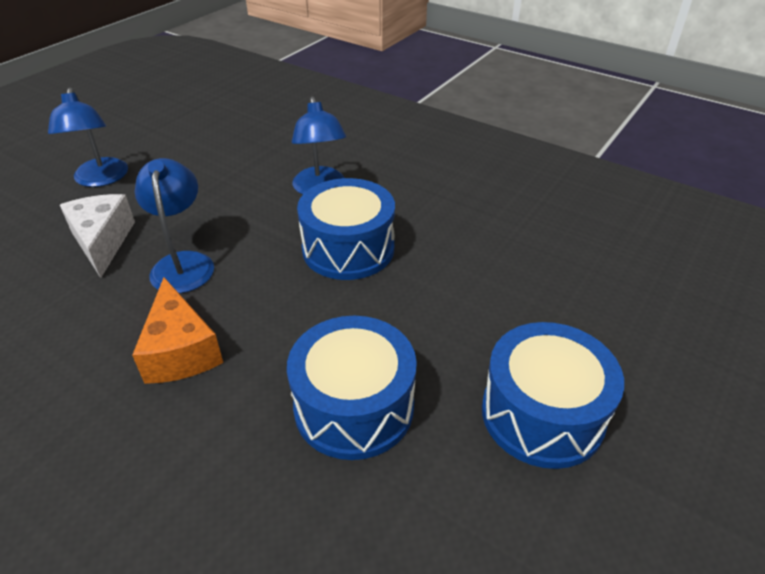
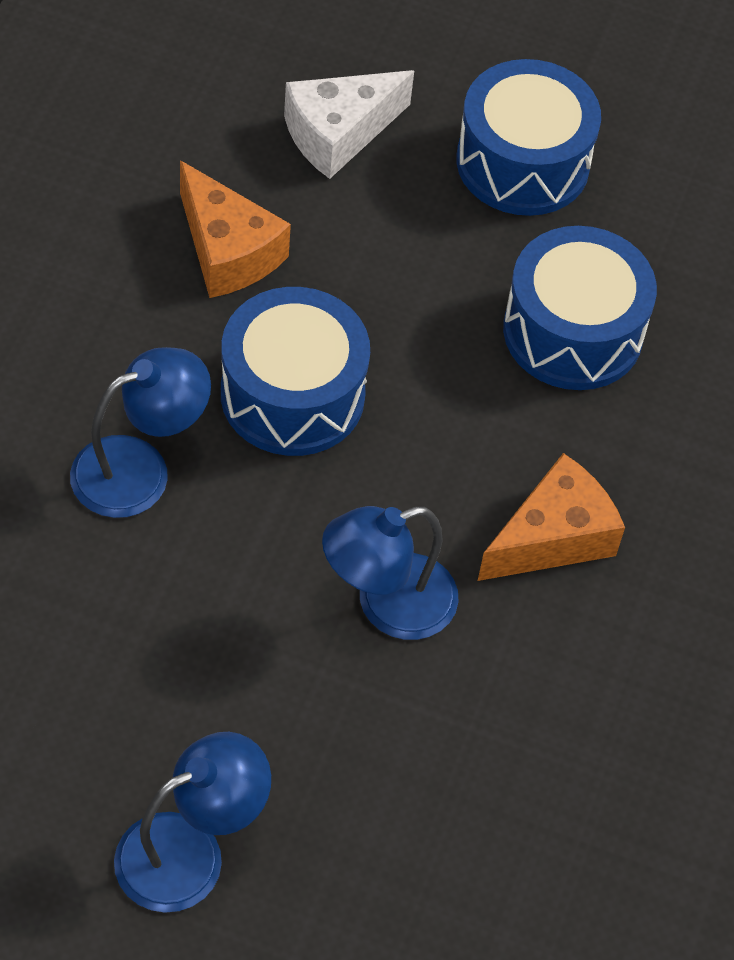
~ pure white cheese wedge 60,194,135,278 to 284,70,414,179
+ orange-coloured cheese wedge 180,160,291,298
------------------------------
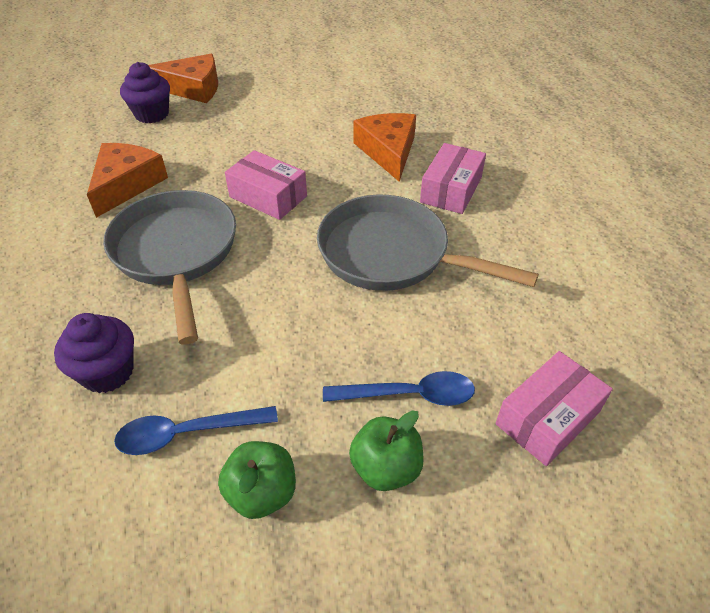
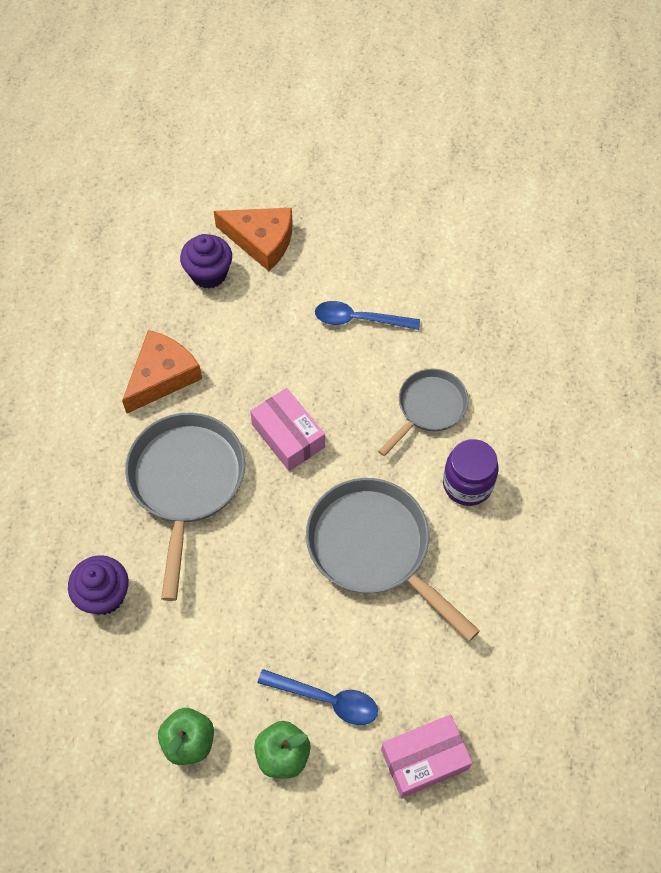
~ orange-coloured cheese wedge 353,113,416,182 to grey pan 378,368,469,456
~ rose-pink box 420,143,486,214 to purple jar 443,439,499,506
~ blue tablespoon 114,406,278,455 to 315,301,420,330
------------------------------
Above are the records; from them, give again exactly the lines from the one containing "60,194,135,278 to 284,70,414,179" to the one containing "cheese wedge 180,160,291,298", both lines included, and nothing more.

~ pure white cheese wedge 60,194,135,278 to 284,70,414,179
+ orange-coloured cheese wedge 180,160,291,298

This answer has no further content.